[Information — start]
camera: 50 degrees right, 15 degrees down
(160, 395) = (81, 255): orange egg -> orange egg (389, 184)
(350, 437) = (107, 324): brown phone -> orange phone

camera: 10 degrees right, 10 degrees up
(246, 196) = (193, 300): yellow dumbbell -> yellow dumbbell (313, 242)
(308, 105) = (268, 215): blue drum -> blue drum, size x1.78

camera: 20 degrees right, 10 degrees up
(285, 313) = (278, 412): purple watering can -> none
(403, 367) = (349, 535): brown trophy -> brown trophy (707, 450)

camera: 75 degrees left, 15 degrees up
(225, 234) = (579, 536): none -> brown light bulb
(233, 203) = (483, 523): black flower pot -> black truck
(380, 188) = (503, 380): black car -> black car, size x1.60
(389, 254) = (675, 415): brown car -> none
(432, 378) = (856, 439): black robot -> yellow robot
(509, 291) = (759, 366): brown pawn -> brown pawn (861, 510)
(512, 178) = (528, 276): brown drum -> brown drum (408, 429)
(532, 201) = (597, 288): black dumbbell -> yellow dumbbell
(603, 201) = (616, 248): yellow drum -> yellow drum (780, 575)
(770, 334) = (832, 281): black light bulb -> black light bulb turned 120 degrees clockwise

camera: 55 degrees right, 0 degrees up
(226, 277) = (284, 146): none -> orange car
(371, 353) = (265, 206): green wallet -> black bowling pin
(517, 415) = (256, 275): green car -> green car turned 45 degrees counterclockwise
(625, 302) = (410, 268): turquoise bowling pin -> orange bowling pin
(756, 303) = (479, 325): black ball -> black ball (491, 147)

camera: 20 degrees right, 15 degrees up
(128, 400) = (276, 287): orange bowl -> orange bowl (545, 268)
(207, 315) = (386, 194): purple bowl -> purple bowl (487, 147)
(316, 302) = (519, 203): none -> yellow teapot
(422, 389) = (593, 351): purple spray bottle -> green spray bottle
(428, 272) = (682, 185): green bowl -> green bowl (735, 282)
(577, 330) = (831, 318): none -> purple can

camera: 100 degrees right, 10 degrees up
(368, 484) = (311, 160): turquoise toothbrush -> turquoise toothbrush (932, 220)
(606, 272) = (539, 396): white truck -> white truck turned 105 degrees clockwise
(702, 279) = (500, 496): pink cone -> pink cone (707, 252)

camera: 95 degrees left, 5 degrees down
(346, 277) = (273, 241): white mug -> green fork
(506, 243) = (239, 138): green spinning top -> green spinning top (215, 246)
[Information — finish]
• **Directions for this task**: Show, from the records above, every line that includes "black".

• **Answer space**:
(233, 203) = (483, 523): black flower pot -> black truck
(380, 188) = (503, 380): black car -> black car, size x1.60
(432, 378) = (856, 439): black robot -> yellow robot
(532, 201) = (597, 288): black dumbbell -> yellow dumbbell
(770, 334) = (832, 281): black light bulb -> black light bulb turned 120 degrees clockwise
(371, 353) = (265, 206): green wallet -> black bowling pin
(756, 303) = (479, 325): black ball -> black ball (491, 147)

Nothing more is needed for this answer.